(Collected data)
********************
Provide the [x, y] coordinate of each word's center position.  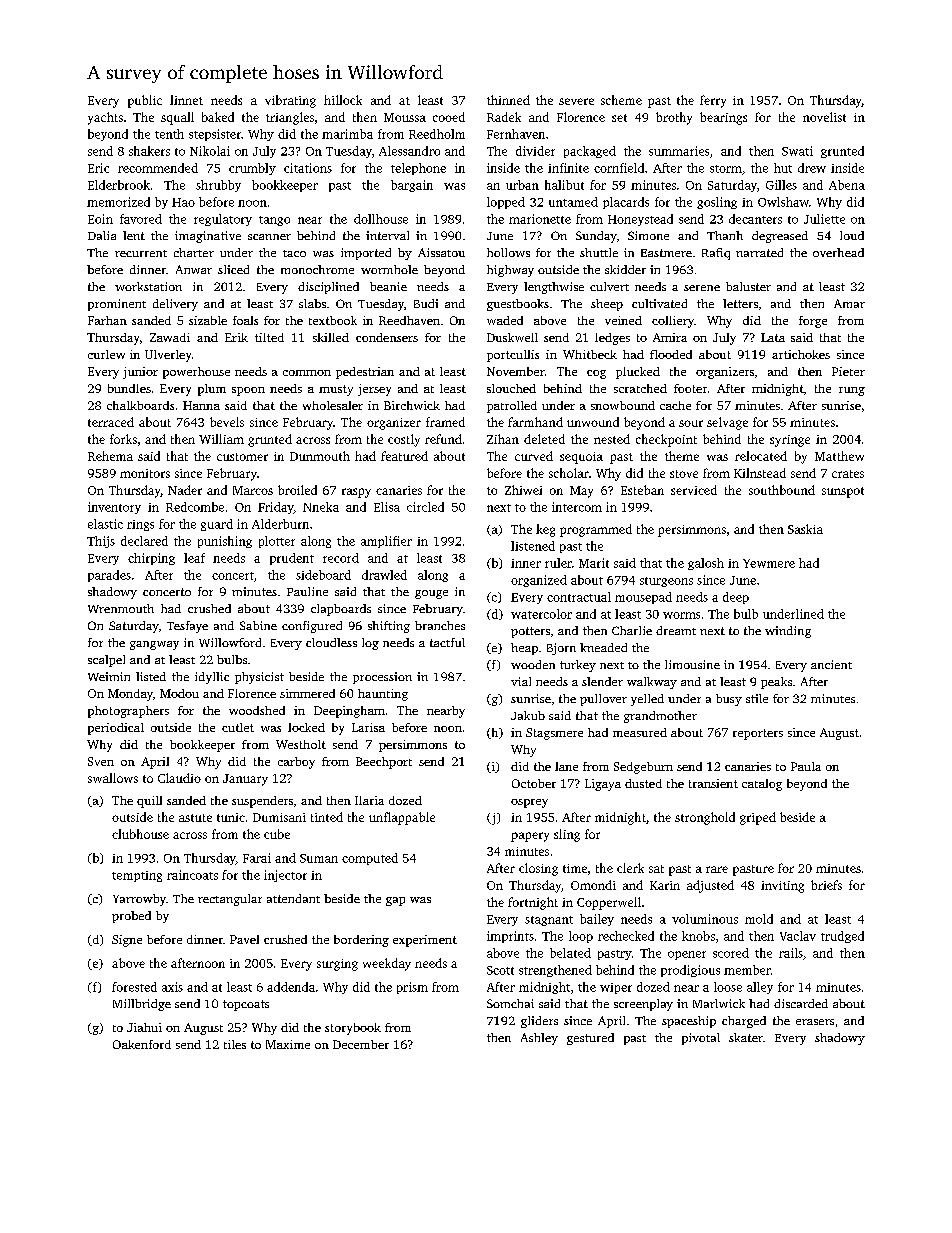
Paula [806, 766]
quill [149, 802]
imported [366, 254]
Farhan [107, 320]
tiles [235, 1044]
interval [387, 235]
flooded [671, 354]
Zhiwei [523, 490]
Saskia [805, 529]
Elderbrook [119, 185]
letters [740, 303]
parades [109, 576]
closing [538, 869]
********************
Copy every line of the records above word for word, leaving out the pictures.

Problem solution →
Provide the [x, y] coordinate of each word's center position.  
Paula [806, 766]
quill [149, 802]
imported [366, 254]
Farhan [107, 320]
tiles [235, 1044]
interval [387, 235]
flooded [671, 354]
Zhiwei [523, 490]
Saskia [805, 529]
Elderbrook [119, 185]
letters [740, 303]
parades [109, 576]
closing [538, 869]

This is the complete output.